TASK DIRECTIONS: In the listing below, a line holding "D1: LED (A +3V3, K" and a line holding "R1: 22k (+3V3, N_6) -> 7.5k (+3V3, N_6)" mark the range. Retype both exactly, with all lines between them.

EXERCISE DATA:
※ ※ ※

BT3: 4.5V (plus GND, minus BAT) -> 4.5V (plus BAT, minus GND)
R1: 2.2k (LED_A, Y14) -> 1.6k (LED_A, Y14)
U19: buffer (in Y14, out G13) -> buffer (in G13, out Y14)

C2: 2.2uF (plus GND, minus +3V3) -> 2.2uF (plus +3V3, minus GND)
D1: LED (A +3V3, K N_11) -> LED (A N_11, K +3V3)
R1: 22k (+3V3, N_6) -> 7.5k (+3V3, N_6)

※ ※ ※

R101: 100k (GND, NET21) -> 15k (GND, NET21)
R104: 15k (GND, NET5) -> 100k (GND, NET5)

※ ※ ※

OUTPUT:
D1: LED (A +3V3, K N_11) -> LED (A N_11, K +3V3)
R1: 22k (+3V3, N_6) -> 7.5k (+3V3, N_6)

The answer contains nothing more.